Give again only what runs from the line with "C3: 220nF (+9V, GND) -> 220nF (GND, VIN)" to the final line of the entries below, exactly as written and without pictures.

---- INFORMATION

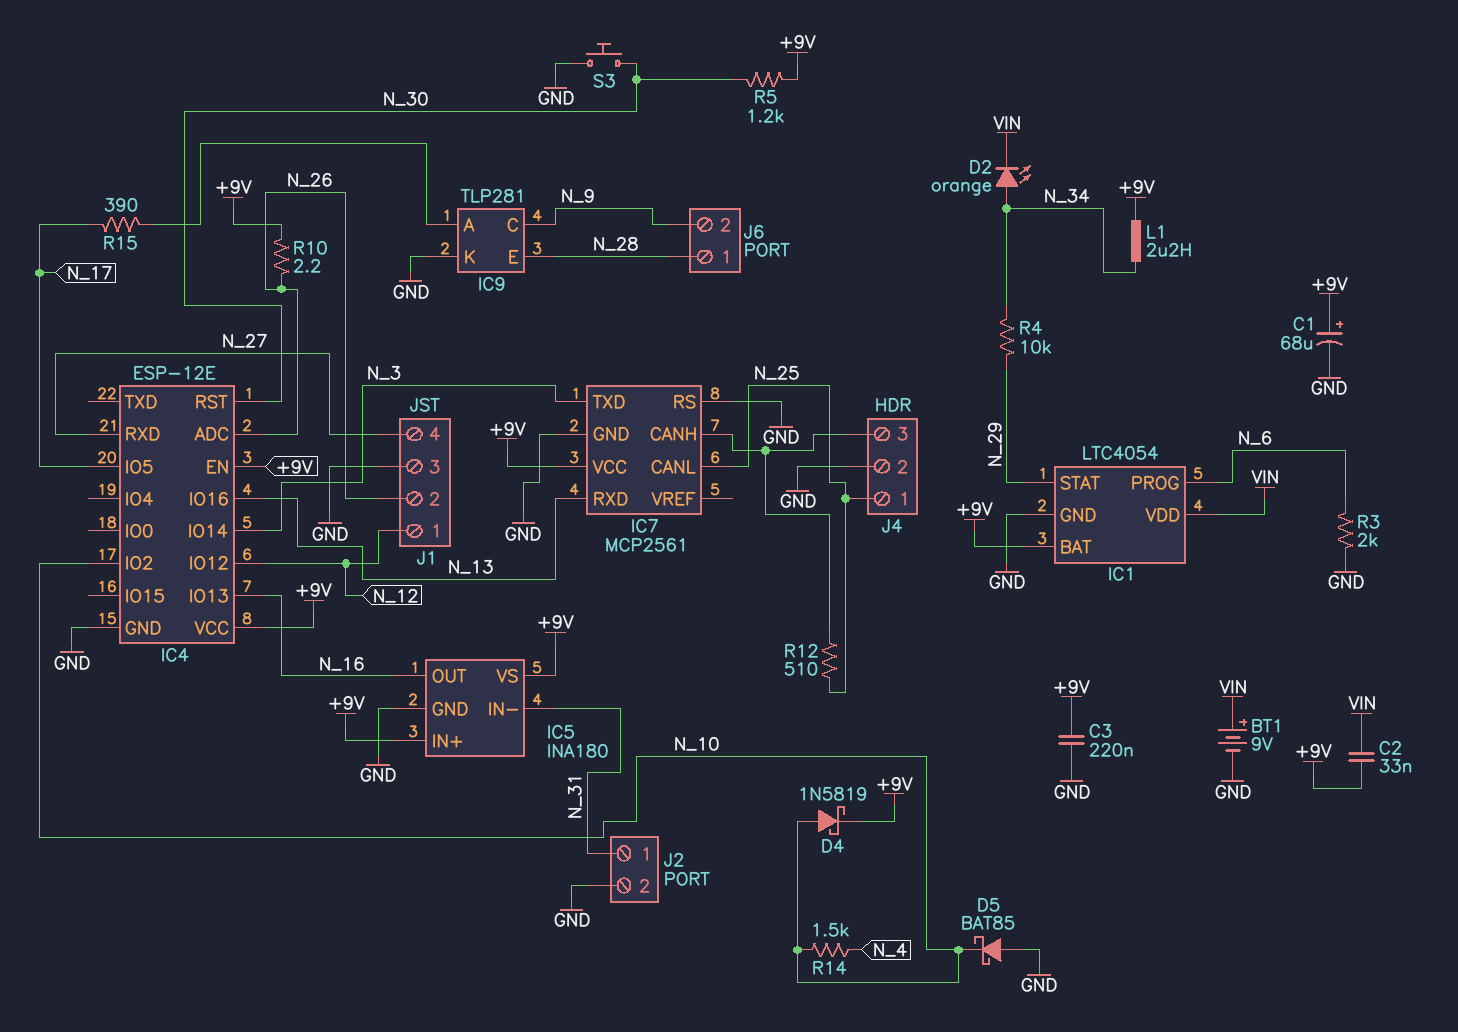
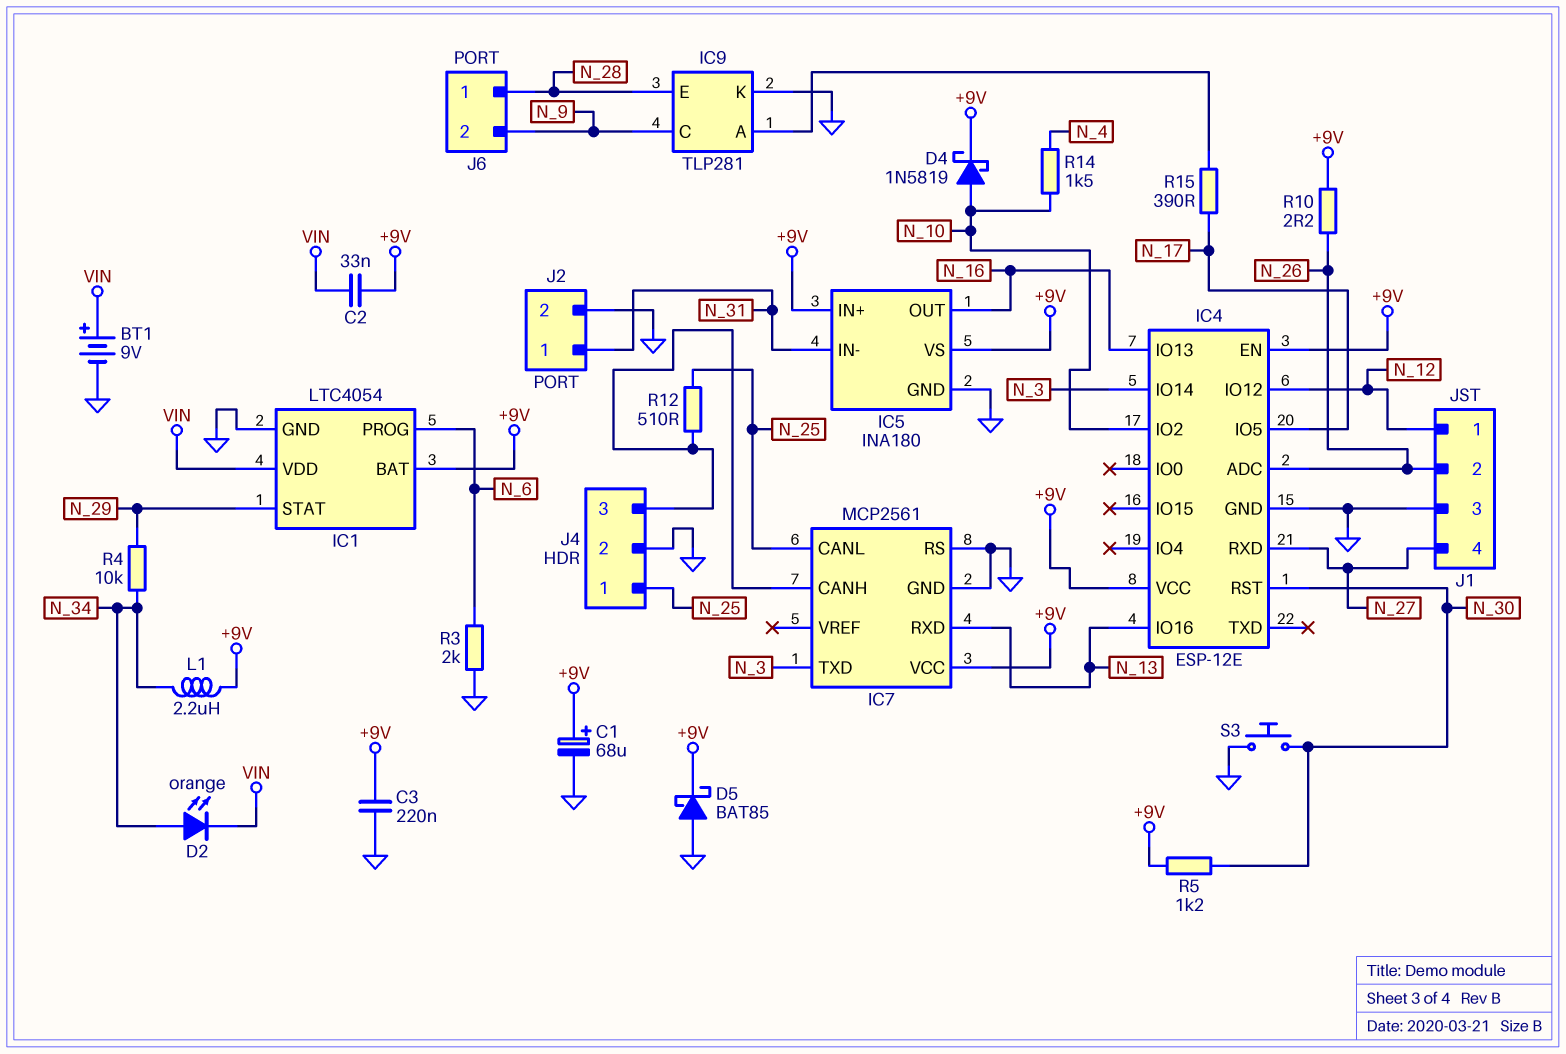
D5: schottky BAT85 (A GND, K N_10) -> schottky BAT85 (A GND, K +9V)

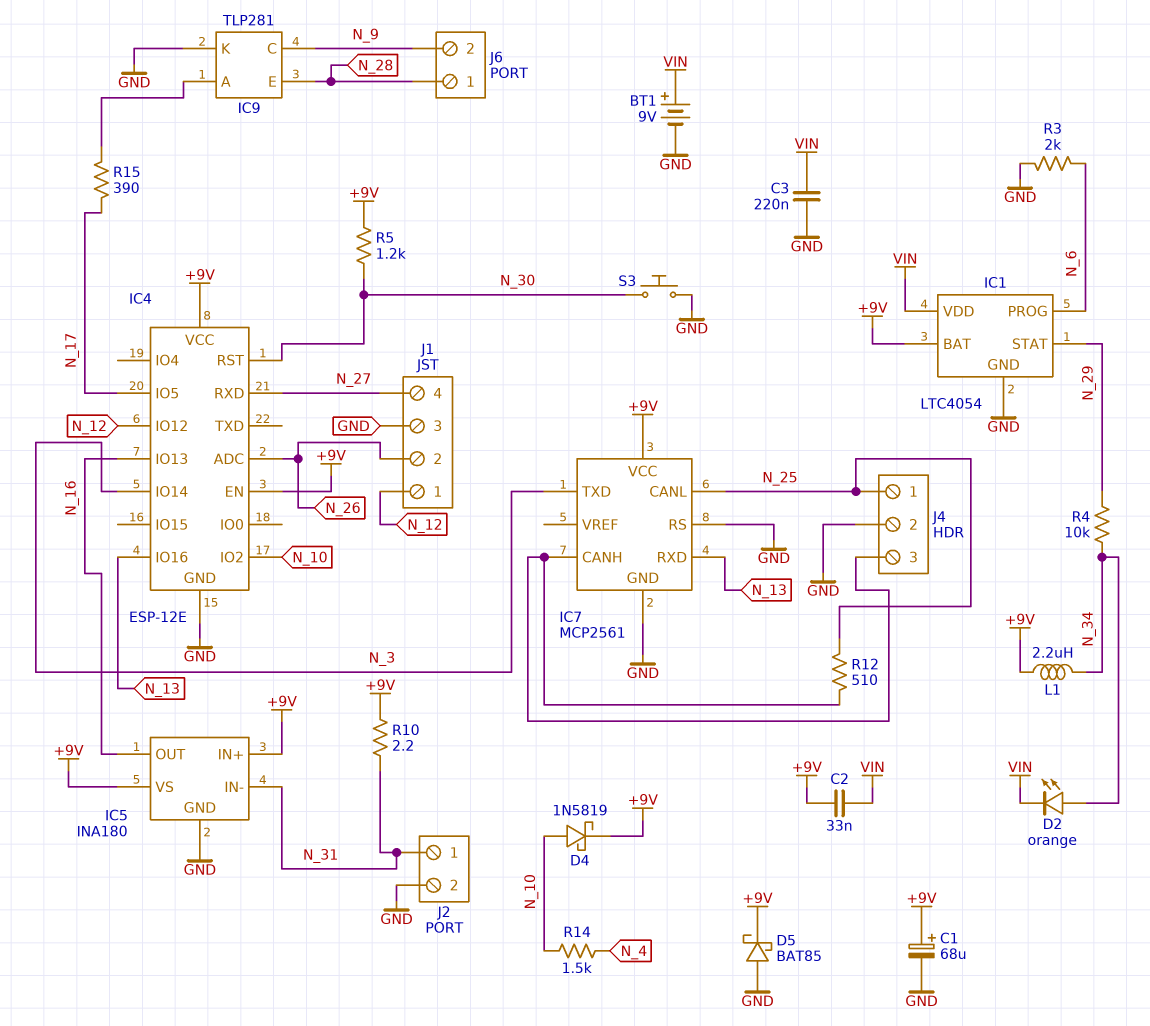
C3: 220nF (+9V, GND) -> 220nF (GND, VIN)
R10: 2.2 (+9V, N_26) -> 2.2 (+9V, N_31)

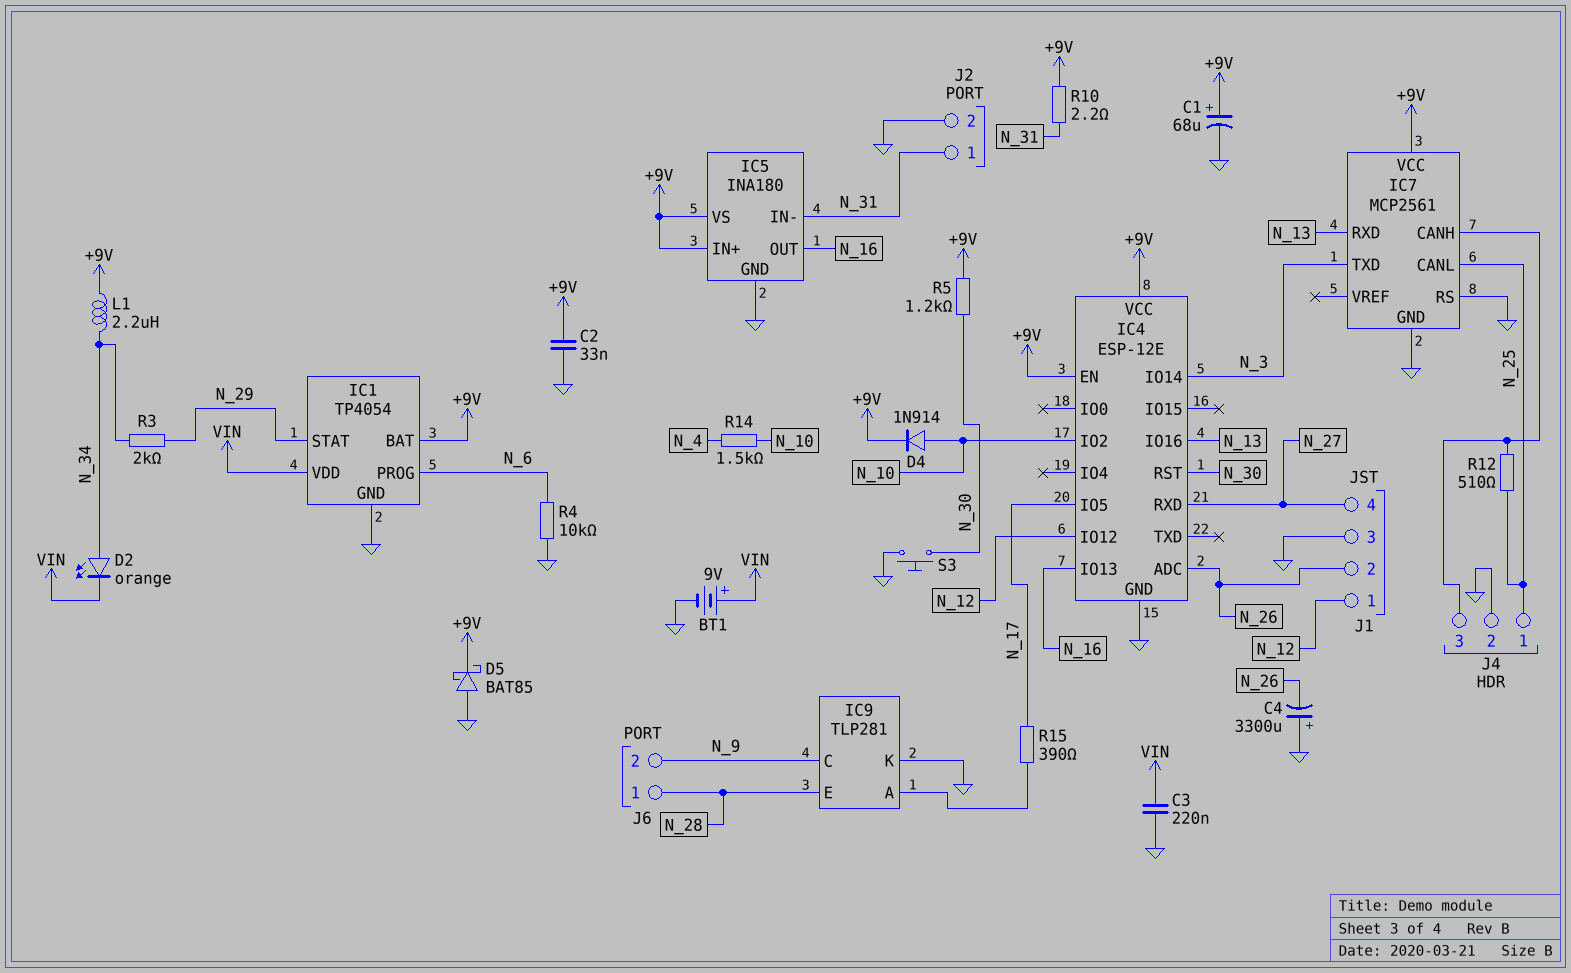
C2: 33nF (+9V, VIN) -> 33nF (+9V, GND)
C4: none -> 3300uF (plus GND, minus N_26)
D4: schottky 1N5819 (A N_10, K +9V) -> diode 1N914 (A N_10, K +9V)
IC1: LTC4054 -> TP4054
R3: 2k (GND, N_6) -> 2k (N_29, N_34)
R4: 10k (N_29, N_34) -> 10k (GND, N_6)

--------

RESPONSE AREA -
C3: 220nF (+9V, GND) -> 220nF (GND, VIN)
R10: 2.2 (+9V, N_26) -> 2.2 (+9V, N_31)

C2: 33nF (+9V, VIN) -> 33nF (+9V, GND)
C4: none -> 3300uF (plus GND, minus N_26)
D4: schottky 1N5819 (A N_10, K +9V) -> diode 1N914 (A N_10, K +9V)
IC1: LTC4054 -> TP4054
R3: 2k (GND, N_6) -> 2k (N_29, N_34)
R4: 10k (N_29, N_34) -> 10k (GND, N_6)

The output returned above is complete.